» PROBLEM:
Look through the material below. Return exactly the lines from the one with "green cube: [265,323,347,390]" through the one with "yellow car: [277,429,363,496]", both included.

═══ MATERIAL PROVIDED ═══

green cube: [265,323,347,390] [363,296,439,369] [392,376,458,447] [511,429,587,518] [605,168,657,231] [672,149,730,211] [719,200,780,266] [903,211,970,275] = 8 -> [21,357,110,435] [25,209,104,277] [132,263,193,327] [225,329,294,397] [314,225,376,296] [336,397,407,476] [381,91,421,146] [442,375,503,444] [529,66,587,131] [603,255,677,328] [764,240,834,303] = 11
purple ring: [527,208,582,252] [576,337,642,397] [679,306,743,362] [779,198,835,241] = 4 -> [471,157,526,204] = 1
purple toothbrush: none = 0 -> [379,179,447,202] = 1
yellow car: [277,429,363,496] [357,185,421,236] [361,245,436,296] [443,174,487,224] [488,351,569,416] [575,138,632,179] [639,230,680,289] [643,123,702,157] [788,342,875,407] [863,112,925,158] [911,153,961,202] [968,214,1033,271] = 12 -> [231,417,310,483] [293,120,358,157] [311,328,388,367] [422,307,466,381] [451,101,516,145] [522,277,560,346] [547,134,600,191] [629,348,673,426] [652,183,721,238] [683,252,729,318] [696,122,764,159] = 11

═══
═══ MATERIAL PROVIDED ═══

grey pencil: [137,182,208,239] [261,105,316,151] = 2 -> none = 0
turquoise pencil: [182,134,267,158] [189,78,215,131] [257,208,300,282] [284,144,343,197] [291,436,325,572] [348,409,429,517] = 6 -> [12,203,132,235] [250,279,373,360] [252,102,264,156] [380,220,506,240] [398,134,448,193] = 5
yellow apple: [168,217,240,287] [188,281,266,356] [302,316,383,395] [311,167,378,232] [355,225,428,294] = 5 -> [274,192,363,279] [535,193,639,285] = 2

═══

» PROBLEM SOLUTION:
green cube: [265,323,347,390] [363,296,439,369] [392,376,458,447] [511,429,587,518] [605,168,657,231] [672,149,730,211] [719,200,780,266] [903,211,970,275] = 8 -> [21,357,110,435] [25,209,104,277] [132,263,193,327] [225,329,294,397] [314,225,376,296] [336,397,407,476] [381,91,421,146] [442,375,503,444] [529,66,587,131] [603,255,677,328] [764,240,834,303] = 11
purple ring: [527,208,582,252] [576,337,642,397] [679,306,743,362] [779,198,835,241] = 4 -> [471,157,526,204] = 1
purple toothbrush: none = 0 -> [379,179,447,202] = 1
yellow car: [277,429,363,496] [357,185,421,236] [361,245,436,296] [443,174,487,224] [488,351,569,416] [575,138,632,179] [639,230,680,289] [643,123,702,157] [788,342,875,407] [863,112,925,158] [911,153,961,202] [968,214,1033,271] = 12 -> [231,417,310,483] [293,120,358,157] [311,328,388,367] [422,307,466,381] [451,101,516,145] [522,277,560,346] [547,134,600,191] [629,348,673,426] [652,183,721,238] [683,252,729,318] [696,122,764,159] = 11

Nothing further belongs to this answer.